* Your instructions
In the entries below, change every "purple line" to "violet line" and give the lines again with nothing else altered. Leave the pictures out.

[Begin]

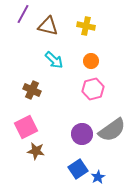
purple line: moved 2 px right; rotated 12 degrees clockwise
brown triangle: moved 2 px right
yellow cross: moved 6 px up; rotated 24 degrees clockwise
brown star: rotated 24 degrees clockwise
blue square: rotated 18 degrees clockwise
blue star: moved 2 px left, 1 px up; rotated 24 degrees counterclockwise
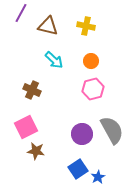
purple line: moved 2 px left, 1 px up
gray semicircle: rotated 84 degrees counterclockwise
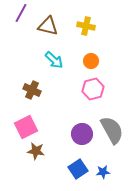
blue star: moved 5 px right, 5 px up; rotated 24 degrees clockwise
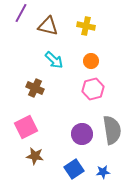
brown cross: moved 3 px right, 2 px up
gray semicircle: rotated 20 degrees clockwise
brown star: moved 1 px left, 5 px down
blue square: moved 4 px left
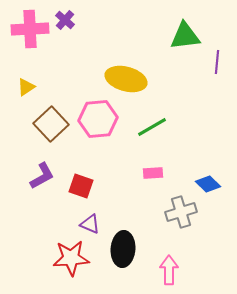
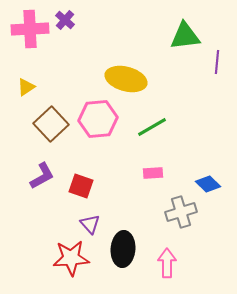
purple triangle: rotated 25 degrees clockwise
pink arrow: moved 2 px left, 7 px up
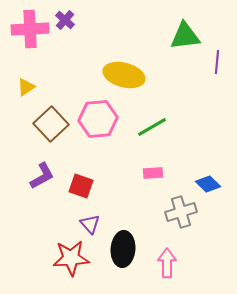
yellow ellipse: moved 2 px left, 4 px up
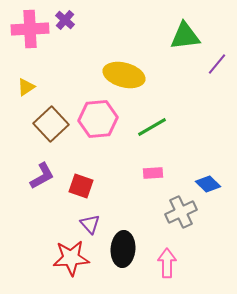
purple line: moved 2 px down; rotated 35 degrees clockwise
gray cross: rotated 8 degrees counterclockwise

[End]

* Result for this task
violet line: moved 2 px right; rotated 12 degrees clockwise
brown triangle: moved 2 px right
yellow cross: moved 6 px up; rotated 24 degrees clockwise
brown star: rotated 24 degrees clockwise
blue square: rotated 18 degrees clockwise
blue star: moved 2 px left, 1 px up; rotated 24 degrees counterclockwise
violet line: moved 2 px left, 1 px up
gray semicircle: rotated 84 degrees counterclockwise
blue star: moved 5 px right, 5 px up; rotated 24 degrees clockwise
brown cross: moved 3 px right, 2 px up
gray semicircle: rotated 20 degrees clockwise
brown star: moved 1 px left, 5 px down
blue square: moved 4 px left
purple triangle: rotated 25 degrees clockwise
pink arrow: moved 2 px left, 7 px up
yellow ellipse: moved 2 px left, 4 px up
violet line: moved 2 px down; rotated 35 degrees clockwise
gray cross: rotated 8 degrees counterclockwise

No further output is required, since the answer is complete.